-- AVAILABLE DATA follows --

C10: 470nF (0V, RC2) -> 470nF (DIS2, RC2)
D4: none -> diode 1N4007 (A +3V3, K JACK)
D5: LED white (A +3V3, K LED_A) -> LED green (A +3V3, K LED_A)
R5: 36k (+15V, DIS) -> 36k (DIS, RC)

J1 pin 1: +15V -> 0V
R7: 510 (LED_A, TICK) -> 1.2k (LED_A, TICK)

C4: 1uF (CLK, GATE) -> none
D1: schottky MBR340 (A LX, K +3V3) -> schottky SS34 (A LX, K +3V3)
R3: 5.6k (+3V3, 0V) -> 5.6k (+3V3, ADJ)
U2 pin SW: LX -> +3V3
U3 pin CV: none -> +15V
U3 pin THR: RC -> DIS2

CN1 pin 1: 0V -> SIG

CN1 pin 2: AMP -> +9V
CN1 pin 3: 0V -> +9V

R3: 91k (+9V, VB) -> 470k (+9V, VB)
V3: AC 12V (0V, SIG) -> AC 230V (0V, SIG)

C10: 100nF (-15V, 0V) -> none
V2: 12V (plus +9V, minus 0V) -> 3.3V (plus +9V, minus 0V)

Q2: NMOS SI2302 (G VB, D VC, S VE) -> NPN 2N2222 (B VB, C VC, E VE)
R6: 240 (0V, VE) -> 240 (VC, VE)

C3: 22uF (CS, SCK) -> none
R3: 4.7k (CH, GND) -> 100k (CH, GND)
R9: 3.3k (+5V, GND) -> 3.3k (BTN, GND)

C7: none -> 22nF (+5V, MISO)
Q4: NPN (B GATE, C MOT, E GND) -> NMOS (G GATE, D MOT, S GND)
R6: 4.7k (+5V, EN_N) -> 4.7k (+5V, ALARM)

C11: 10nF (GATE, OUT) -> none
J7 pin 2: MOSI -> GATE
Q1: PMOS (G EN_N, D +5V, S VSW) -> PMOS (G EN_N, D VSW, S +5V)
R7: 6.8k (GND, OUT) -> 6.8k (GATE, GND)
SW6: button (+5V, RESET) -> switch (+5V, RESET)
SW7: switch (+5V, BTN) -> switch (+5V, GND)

-- AVAILABLE DATA concluded --

● INSTRUCTIONS TO FOLLOW:
Check each line of the records for the string "NMOS" and copy those that have it.

● TASK RESPONSE:
Q2: NMOS SI2302 (G VB, D VC, S VE) -> NPN 2N2222 (B VB, C VC, E VE)
Q4: NPN (B GATE, C MOT, E GND) -> NMOS (G GATE, D MOT, S GND)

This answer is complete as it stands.